----- The data
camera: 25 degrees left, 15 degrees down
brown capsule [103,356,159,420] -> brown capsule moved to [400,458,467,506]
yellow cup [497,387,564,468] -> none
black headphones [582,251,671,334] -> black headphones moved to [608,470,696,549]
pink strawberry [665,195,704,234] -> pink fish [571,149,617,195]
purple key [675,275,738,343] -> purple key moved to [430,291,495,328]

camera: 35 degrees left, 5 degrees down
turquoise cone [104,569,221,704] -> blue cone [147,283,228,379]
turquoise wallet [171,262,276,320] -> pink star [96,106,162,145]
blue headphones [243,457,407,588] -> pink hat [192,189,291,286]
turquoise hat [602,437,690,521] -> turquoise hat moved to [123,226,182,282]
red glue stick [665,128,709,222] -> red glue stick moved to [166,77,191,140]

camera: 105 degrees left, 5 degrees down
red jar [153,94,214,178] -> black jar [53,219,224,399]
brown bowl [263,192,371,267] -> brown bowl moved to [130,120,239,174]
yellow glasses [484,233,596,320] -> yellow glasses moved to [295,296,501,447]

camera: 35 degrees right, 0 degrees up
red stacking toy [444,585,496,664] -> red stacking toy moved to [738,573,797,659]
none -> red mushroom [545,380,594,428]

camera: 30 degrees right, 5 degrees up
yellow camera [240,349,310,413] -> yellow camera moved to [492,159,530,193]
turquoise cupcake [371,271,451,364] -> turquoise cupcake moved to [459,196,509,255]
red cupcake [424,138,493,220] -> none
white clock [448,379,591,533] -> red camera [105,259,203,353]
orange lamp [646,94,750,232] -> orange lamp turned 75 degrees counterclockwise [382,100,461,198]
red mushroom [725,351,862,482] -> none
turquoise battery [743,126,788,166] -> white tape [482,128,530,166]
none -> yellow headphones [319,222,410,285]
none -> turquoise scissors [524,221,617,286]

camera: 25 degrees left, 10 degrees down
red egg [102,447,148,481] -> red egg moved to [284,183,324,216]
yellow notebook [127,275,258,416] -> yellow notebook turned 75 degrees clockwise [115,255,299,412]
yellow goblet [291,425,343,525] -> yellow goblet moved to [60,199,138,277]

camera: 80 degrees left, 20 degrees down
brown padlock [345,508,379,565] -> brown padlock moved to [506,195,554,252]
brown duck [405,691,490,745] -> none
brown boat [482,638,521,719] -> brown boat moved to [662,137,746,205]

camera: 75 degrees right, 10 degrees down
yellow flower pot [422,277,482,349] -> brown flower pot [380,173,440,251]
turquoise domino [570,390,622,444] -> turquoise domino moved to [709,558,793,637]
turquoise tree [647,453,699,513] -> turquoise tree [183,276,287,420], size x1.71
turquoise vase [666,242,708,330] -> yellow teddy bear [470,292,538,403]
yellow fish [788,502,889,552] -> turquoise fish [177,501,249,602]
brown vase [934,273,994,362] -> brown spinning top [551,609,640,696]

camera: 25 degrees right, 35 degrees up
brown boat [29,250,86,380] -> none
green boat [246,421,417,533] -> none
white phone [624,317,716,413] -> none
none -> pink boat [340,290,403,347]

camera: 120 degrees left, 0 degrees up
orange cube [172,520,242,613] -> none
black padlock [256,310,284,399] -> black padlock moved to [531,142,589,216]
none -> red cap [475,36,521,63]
----------
[Task statement]: Repeat the entries shown above, every one, word for word.

[Solution below]:
camera: 25 degrees left, 15 degrees down
brown capsule [103,356,159,420] -> brown capsule moved to [400,458,467,506]
yellow cup [497,387,564,468] -> none
black headphones [582,251,671,334] -> black headphones moved to [608,470,696,549]
pink strawberry [665,195,704,234] -> pink fish [571,149,617,195]
purple key [675,275,738,343] -> purple key moved to [430,291,495,328]

camera: 35 degrees left, 5 degrees down
turquoise cone [104,569,221,704] -> blue cone [147,283,228,379]
turquoise wallet [171,262,276,320] -> pink star [96,106,162,145]
blue headphones [243,457,407,588] -> pink hat [192,189,291,286]
turquoise hat [602,437,690,521] -> turquoise hat moved to [123,226,182,282]
red glue stick [665,128,709,222] -> red glue stick moved to [166,77,191,140]

camera: 105 degrees left, 5 degrees down
red jar [153,94,214,178] -> black jar [53,219,224,399]
brown bowl [263,192,371,267] -> brown bowl moved to [130,120,239,174]
yellow glasses [484,233,596,320] -> yellow glasses moved to [295,296,501,447]

camera: 35 degrees right, 0 degrees up
red stacking toy [444,585,496,664] -> red stacking toy moved to [738,573,797,659]
none -> red mushroom [545,380,594,428]

camera: 30 degrees right, 5 degrees up
yellow camera [240,349,310,413] -> yellow camera moved to [492,159,530,193]
turquoise cupcake [371,271,451,364] -> turquoise cupcake moved to [459,196,509,255]
red cupcake [424,138,493,220] -> none
white clock [448,379,591,533] -> red camera [105,259,203,353]
orange lamp [646,94,750,232] -> orange lamp turned 75 degrees counterclockwise [382,100,461,198]
red mushroom [725,351,862,482] -> none
turquoise battery [743,126,788,166] -> white tape [482,128,530,166]
none -> yellow headphones [319,222,410,285]
none -> turquoise scissors [524,221,617,286]

camera: 25 degrees left, 10 degrees down
red egg [102,447,148,481] -> red egg moved to [284,183,324,216]
yellow notebook [127,275,258,416] -> yellow notebook turned 75 degrees clockwise [115,255,299,412]
yellow goblet [291,425,343,525] -> yellow goblet moved to [60,199,138,277]

camera: 80 degrees left, 20 degrees down
brown padlock [345,508,379,565] -> brown padlock moved to [506,195,554,252]
brown duck [405,691,490,745] -> none
brown boat [482,638,521,719] -> brown boat moved to [662,137,746,205]

camera: 75 degrees right, 10 degrees down
yellow flower pot [422,277,482,349] -> brown flower pot [380,173,440,251]
turquoise domino [570,390,622,444] -> turquoise domino moved to [709,558,793,637]
turquoise tree [647,453,699,513] -> turquoise tree [183,276,287,420], size x1.71
turquoise vase [666,242,708,330] -> yellow teddy bear [470,292,538,403]
yellow fish [788,502,889,552] -> turquoise fish [177,501,249,602]
brown vase [934,273,994,362] -> brown spinning top [551,609,640,696]

camera: 25 degrees right, 35 degrees up
brown boat [29,250,86,380] -> none
green boat [246,421,417,533] -> none
white phone [624,317,716,413] -> none
none -> pink boat [340,290,403,347]

camera: 120 degrees left, 0 degrees up
orange cube [172,520,242,613] -> none
black padlock [256,310,284,399] -> black padlock moved to [531,142,589,216]
none -> red cap [475,36,521,63]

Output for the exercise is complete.